> _Requirement_: Each line below containing the word "from" needs to be shown.

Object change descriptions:
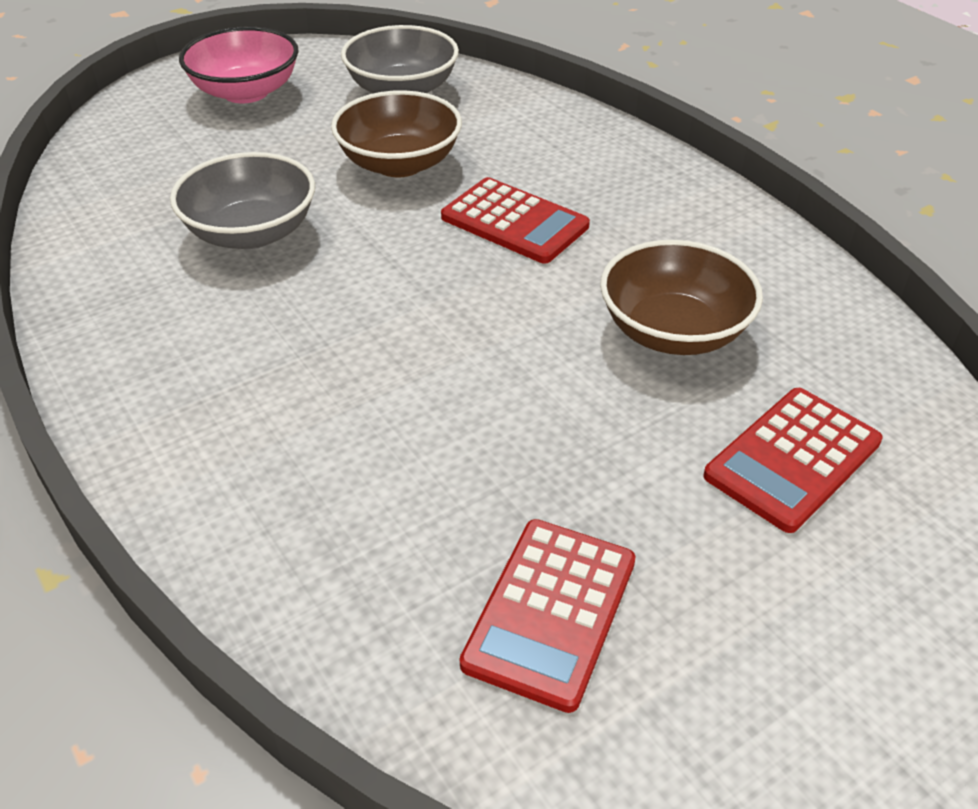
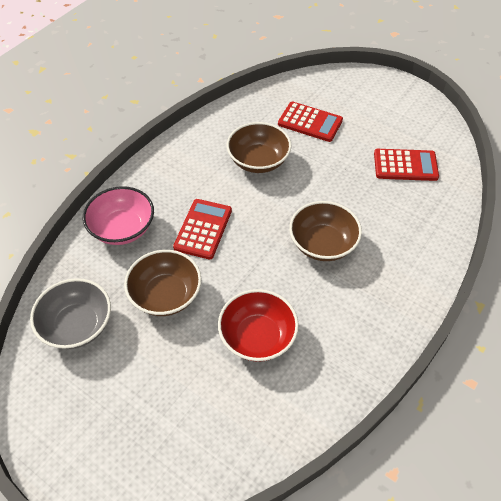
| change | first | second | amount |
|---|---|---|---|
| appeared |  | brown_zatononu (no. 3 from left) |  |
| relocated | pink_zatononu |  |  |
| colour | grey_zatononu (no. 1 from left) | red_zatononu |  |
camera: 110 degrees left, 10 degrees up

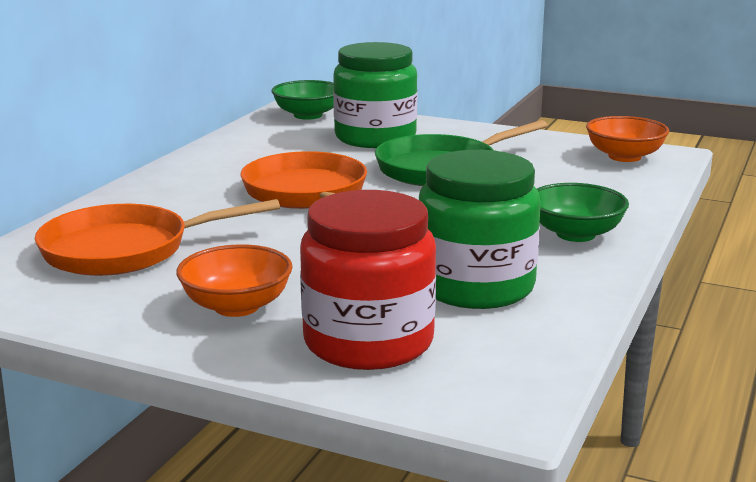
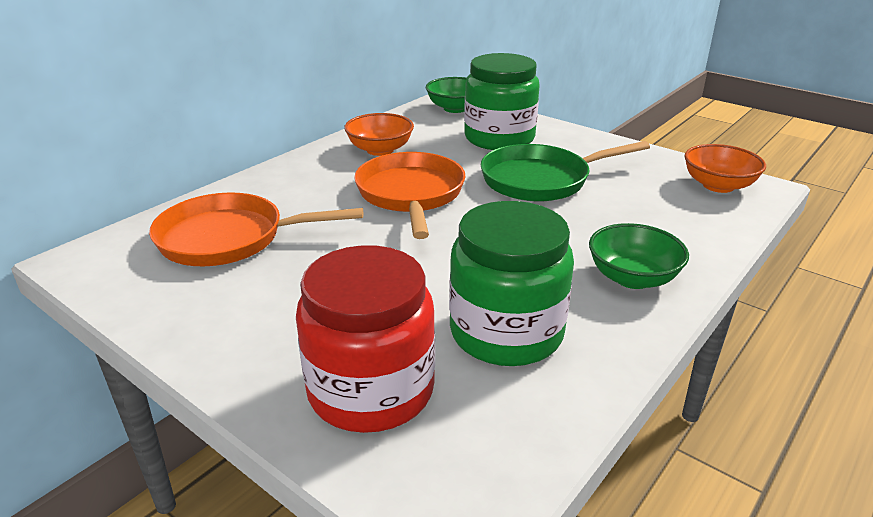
| change | first | second | amount |
|---|---|---|---|
| relocated | orange_zatononu (no. 1 from left) |  |  |
camera: 15 degrees right, 10 degrees up

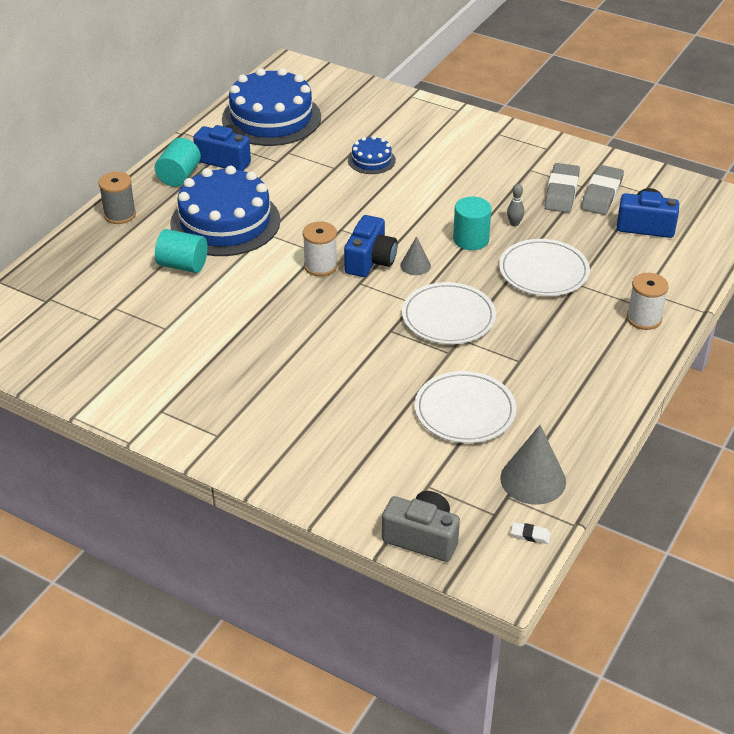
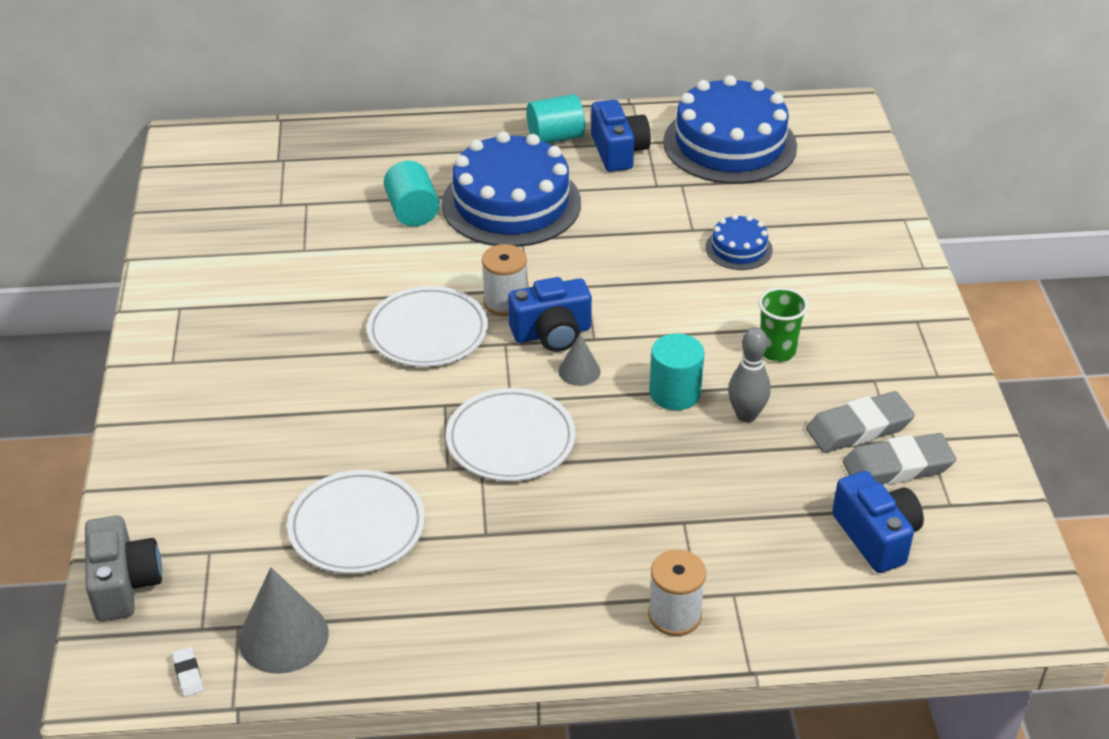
| change | first | second | amount |
|---|---|---|---|
| missing | grey_zodimix |  |  |
| appeared |  | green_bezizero |  |
| relocated | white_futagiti (no. 3 from left in the first image) | white_futagiti (no. 2 from left) |  |
| size | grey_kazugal |  | x1.63 |
camera: 55 degrees right, 0 degrees up

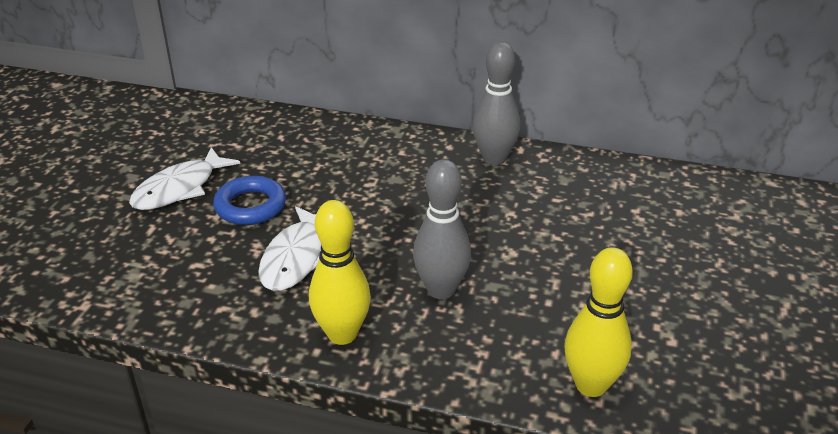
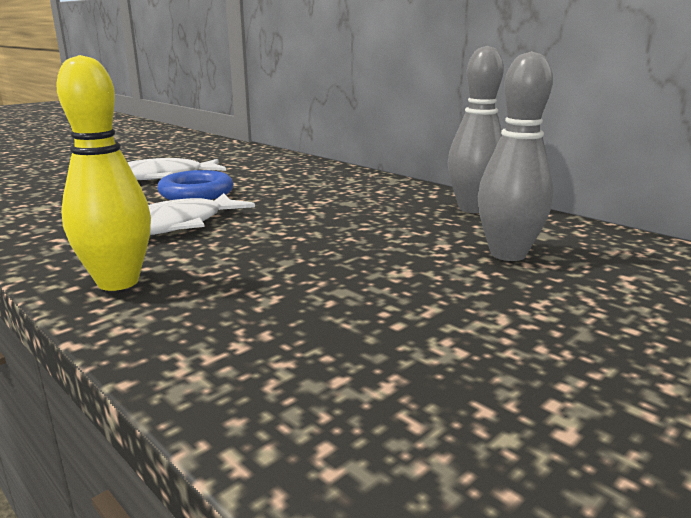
| change | first | second | amount |
|---|---|---|---|
| missing | yellow_kazugal (no. 2 from left) |  |  |
| relocated | grey_kazugal (no. 1 from left in the first image) | grey_kazugal (no. 2 from left) |  |
camera: 30 degrees right, 15 degrees down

> _Response below_:
| appeared |  | brown_zatononu (no. 3 from left) |  |
| colour | grey_zatononu (no. 1 from left) | red_zatononu |  |
| relocated | orange_zatononu (no. 1 from left) |  |  |
| relocated | white_futagiti (no. 3 from left in the first image) | white_futagiti (no. 2 from left) |  |
| missing | yellow_kazugal (no. 2 from left) |  |  |
| relocated | grey_kazugal (no. 1 from left in the first image) | grey_kazugal (no. 2 from left) |  |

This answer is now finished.